WHAT THIS TASK INVOLVES: Please write out exactly the lines that begin at the line containing "SD pin MOSI: GP20 -> GP5" and run to the end of the records.

=== INPUT MATERIAL ===

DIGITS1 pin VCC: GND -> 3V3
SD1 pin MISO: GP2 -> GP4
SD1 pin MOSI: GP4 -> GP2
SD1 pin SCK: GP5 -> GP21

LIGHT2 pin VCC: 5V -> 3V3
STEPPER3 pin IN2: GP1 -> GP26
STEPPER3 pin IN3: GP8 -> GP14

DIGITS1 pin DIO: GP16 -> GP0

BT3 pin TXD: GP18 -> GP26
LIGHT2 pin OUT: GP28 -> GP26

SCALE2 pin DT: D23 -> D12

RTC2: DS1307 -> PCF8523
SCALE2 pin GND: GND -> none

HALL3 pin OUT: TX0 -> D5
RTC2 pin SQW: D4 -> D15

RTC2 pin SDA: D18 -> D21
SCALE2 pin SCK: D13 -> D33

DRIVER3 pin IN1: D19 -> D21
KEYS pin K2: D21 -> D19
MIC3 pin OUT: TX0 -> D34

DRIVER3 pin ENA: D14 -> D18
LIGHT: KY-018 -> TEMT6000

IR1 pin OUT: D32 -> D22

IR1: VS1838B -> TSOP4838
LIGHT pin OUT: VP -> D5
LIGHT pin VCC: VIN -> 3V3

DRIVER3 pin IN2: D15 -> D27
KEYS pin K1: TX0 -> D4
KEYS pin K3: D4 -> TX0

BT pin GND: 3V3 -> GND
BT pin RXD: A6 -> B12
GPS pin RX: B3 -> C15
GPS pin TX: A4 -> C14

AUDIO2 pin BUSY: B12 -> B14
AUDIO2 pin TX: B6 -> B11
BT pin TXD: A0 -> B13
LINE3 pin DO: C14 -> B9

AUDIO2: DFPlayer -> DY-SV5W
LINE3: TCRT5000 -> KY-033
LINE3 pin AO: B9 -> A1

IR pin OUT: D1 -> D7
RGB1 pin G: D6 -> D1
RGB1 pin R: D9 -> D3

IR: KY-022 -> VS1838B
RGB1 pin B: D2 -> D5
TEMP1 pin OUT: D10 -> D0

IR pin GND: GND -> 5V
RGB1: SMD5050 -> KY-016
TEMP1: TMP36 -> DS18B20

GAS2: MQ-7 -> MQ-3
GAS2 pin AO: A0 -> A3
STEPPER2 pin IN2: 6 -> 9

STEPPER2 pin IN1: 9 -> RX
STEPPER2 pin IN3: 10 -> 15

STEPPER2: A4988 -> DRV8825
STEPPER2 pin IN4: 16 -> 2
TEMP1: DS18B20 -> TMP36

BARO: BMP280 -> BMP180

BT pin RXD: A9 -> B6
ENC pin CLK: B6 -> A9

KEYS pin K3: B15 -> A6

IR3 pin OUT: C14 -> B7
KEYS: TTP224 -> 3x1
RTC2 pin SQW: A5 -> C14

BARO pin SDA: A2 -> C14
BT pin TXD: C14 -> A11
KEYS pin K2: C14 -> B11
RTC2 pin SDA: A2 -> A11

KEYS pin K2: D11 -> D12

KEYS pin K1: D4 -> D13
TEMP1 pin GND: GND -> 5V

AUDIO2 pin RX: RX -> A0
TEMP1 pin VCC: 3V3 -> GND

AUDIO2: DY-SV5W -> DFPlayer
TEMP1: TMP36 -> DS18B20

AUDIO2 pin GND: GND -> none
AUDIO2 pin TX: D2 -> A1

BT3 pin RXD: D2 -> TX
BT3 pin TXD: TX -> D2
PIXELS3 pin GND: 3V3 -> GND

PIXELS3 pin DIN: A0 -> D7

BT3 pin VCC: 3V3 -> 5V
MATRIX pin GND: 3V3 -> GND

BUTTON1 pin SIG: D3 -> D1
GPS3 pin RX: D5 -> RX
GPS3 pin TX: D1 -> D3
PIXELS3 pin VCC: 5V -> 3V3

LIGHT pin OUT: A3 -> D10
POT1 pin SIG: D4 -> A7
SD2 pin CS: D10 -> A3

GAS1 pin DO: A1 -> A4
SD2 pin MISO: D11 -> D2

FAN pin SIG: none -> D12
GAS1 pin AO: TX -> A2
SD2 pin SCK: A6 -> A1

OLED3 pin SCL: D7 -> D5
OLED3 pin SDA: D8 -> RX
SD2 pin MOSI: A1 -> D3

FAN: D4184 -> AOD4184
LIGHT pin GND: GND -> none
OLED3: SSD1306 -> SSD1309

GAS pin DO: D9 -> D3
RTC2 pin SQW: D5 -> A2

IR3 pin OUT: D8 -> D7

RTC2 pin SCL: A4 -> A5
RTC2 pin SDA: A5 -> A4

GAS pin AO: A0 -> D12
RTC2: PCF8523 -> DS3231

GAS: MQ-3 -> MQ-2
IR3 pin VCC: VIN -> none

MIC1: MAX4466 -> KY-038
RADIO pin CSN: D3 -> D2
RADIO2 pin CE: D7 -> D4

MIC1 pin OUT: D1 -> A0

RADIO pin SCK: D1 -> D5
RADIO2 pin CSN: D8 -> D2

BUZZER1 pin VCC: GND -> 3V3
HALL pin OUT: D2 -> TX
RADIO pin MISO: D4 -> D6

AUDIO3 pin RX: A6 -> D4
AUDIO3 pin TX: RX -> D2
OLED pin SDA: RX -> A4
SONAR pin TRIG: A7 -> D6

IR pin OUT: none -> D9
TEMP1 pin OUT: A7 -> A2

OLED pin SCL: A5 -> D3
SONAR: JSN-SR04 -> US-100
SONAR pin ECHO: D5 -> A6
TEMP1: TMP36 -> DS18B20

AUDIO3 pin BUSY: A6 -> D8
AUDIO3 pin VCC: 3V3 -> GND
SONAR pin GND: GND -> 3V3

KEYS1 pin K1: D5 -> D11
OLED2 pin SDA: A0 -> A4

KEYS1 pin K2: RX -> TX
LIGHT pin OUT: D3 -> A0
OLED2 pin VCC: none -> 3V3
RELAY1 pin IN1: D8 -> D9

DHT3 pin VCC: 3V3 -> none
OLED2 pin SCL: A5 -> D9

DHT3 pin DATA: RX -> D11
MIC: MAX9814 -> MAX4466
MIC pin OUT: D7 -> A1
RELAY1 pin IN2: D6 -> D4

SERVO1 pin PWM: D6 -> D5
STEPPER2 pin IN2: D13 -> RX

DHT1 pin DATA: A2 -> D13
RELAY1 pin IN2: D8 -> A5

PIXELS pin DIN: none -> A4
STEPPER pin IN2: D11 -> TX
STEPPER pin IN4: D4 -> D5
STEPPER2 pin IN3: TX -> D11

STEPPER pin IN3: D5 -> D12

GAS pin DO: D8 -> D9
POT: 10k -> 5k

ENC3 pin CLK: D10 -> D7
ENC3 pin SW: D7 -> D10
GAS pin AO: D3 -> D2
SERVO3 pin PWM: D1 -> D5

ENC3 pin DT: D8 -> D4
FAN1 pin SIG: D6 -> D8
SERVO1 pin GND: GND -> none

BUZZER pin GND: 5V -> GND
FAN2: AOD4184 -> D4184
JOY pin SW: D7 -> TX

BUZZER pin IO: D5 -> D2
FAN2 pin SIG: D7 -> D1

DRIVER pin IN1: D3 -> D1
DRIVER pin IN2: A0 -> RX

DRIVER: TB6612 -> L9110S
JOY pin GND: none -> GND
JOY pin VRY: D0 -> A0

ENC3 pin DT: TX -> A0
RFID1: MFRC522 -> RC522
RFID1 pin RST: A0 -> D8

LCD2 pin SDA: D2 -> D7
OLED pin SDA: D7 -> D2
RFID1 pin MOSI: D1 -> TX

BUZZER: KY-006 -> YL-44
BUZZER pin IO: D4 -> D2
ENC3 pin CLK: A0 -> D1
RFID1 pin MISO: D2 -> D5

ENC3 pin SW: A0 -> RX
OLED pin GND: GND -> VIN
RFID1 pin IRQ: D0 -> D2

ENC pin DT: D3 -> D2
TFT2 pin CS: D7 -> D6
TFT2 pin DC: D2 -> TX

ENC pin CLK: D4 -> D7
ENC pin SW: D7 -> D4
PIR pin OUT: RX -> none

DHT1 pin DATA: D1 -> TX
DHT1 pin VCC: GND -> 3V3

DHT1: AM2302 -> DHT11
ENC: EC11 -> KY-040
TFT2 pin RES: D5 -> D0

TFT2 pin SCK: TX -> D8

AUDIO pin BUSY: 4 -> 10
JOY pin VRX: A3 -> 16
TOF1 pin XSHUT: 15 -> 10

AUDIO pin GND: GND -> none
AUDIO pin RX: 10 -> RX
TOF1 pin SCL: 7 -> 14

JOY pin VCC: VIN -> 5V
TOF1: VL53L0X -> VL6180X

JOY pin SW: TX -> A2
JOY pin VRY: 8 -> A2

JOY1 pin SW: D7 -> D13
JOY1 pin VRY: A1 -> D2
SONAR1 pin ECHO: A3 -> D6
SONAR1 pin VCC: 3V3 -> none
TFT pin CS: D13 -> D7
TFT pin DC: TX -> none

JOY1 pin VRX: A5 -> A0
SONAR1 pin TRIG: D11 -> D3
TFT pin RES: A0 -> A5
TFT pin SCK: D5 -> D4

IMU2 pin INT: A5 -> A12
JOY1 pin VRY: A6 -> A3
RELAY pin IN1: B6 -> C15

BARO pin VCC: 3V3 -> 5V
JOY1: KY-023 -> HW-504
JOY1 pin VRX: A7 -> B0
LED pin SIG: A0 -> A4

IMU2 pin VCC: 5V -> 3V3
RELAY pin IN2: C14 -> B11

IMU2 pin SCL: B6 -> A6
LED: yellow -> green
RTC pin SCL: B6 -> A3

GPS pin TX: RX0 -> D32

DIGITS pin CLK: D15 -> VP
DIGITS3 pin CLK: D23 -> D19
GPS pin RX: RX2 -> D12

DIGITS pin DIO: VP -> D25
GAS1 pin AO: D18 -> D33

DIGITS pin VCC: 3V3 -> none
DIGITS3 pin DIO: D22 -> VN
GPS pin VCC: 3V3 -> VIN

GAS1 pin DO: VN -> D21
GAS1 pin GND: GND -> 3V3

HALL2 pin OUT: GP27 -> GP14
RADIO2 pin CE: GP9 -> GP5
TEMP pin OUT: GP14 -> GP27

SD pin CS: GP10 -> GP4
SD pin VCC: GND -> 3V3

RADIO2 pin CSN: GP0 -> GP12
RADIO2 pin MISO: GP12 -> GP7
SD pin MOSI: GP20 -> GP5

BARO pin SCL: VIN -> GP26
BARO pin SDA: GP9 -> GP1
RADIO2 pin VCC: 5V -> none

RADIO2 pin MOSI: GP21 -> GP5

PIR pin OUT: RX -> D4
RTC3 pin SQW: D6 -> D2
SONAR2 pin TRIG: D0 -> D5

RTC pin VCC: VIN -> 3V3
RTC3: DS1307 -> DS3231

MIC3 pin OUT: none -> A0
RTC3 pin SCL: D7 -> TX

===

FINAL ANSWER:
SD pin MOSI: GP20 -> GP5

BARO pin SCL: VIN -> GP26
BARO pin SDA: GP9 -> GP1
RADIO2 pin VCC: 5V -> none

RADIO2 pin MOSI: GP21 -> GP5

PIR pin OUT: RX -> D4
RTC3 pin SQW: D6 -> D2
SONAR2 pin TRIG: D0 -> D5

RTC pin VCC: VIN -> 3V3
RTC3: DS1307 -> DS3231

MIC3 pin OUT: none -> A0
RTC3 pin SCL: D7 -> TX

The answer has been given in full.